Data provided
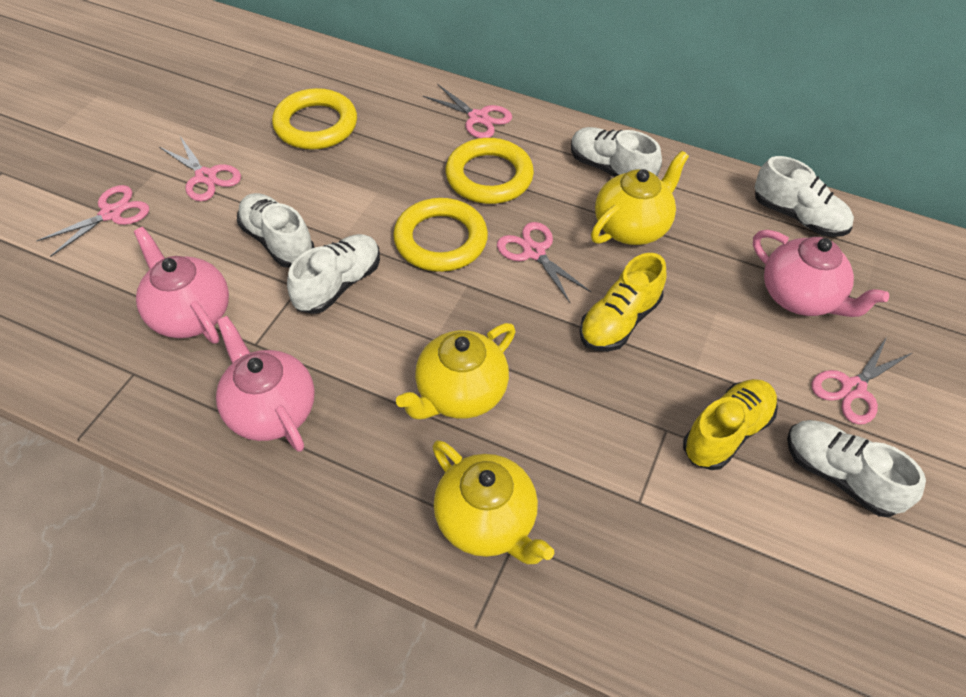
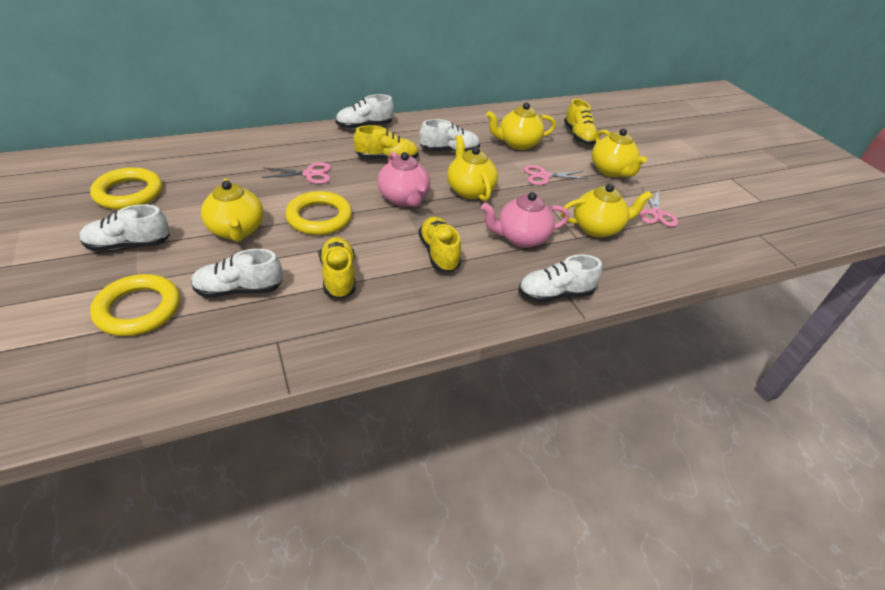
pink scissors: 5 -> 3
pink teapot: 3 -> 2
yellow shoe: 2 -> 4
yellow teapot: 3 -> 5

==

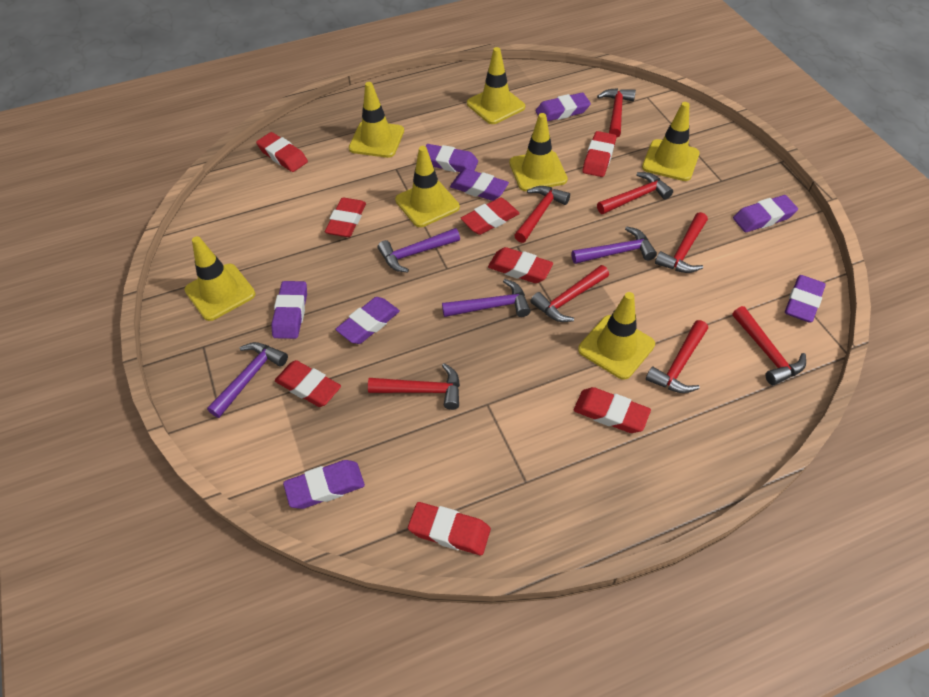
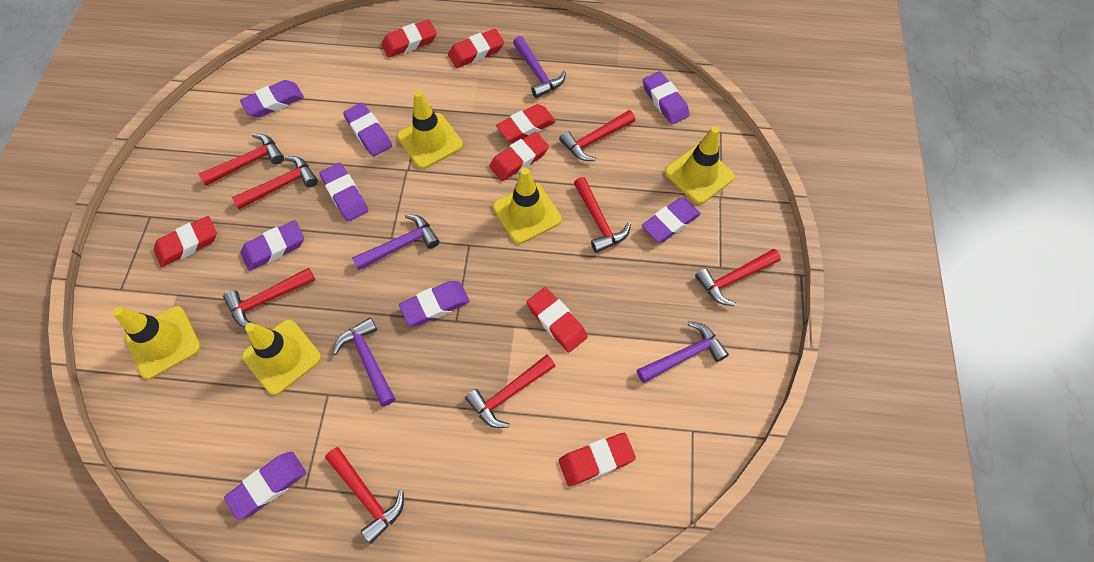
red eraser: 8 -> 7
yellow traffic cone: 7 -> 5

* * *

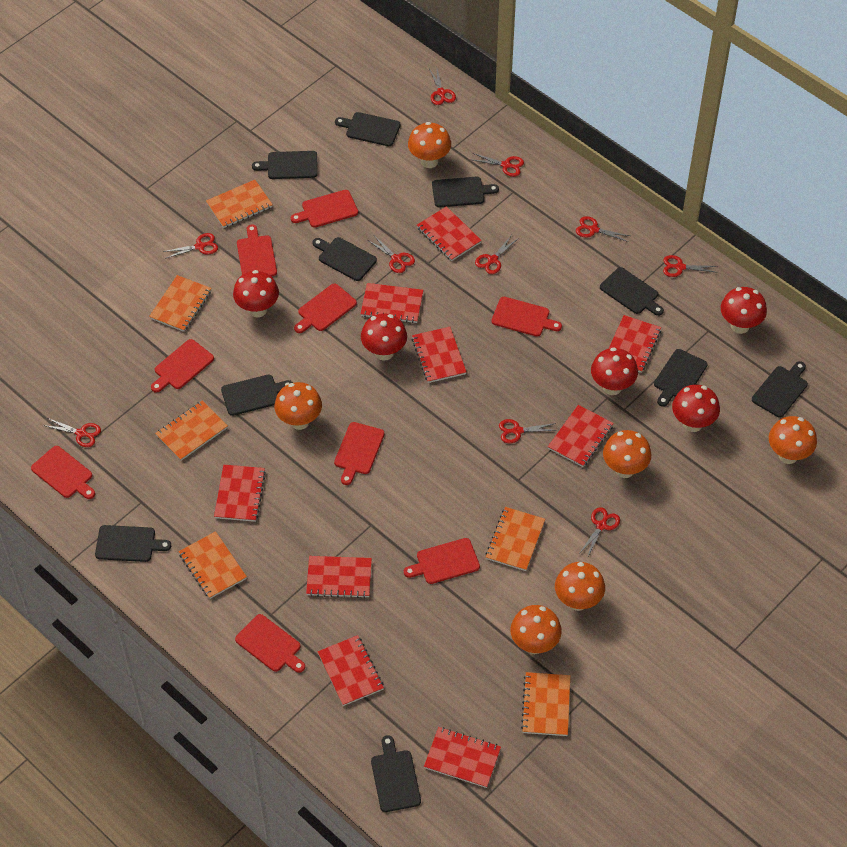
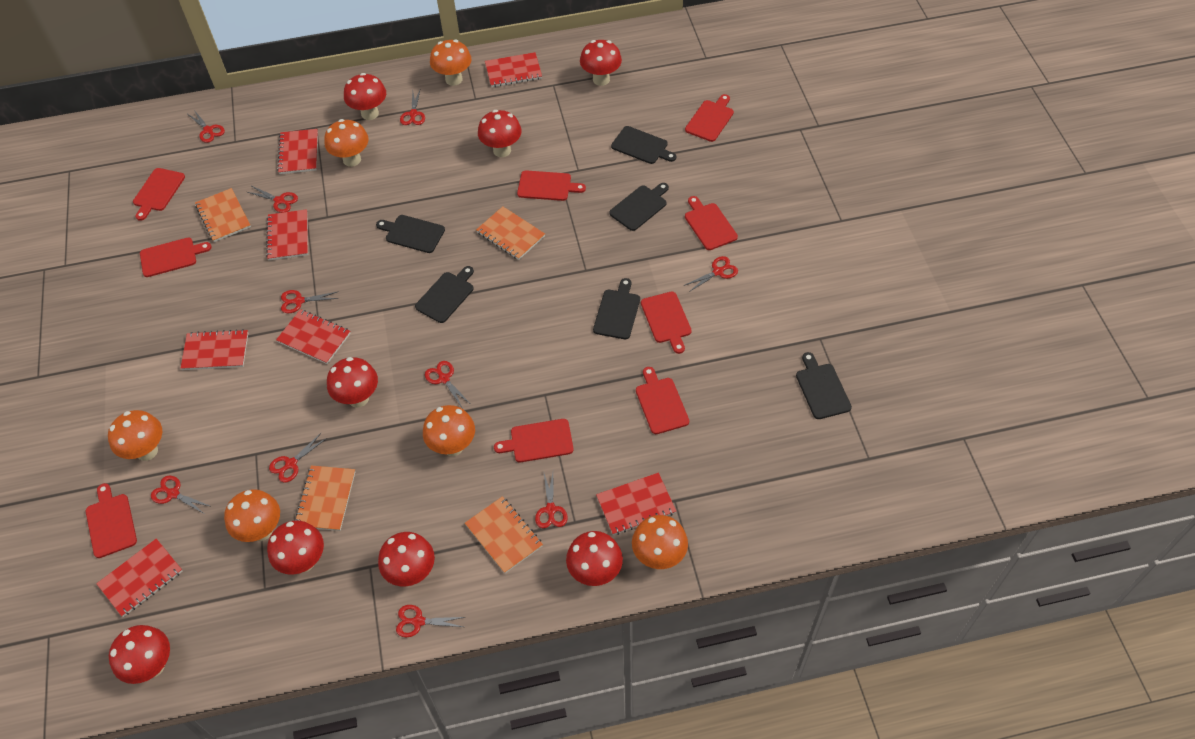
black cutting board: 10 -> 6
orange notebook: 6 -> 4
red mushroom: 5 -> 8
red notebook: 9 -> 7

Work required
Please output exactly the lines between the one holding "pink scissors: 5 -> 3" and the one holding "yellow teapot: 3 -> 5" in the records above, inclusive, and nothing more.

Reply to the task
pink scissors: 5 -> 3
pink teapot: 3 -> 2
yellow shoe: 2 -> 4
yellow teapot: 3 -> 5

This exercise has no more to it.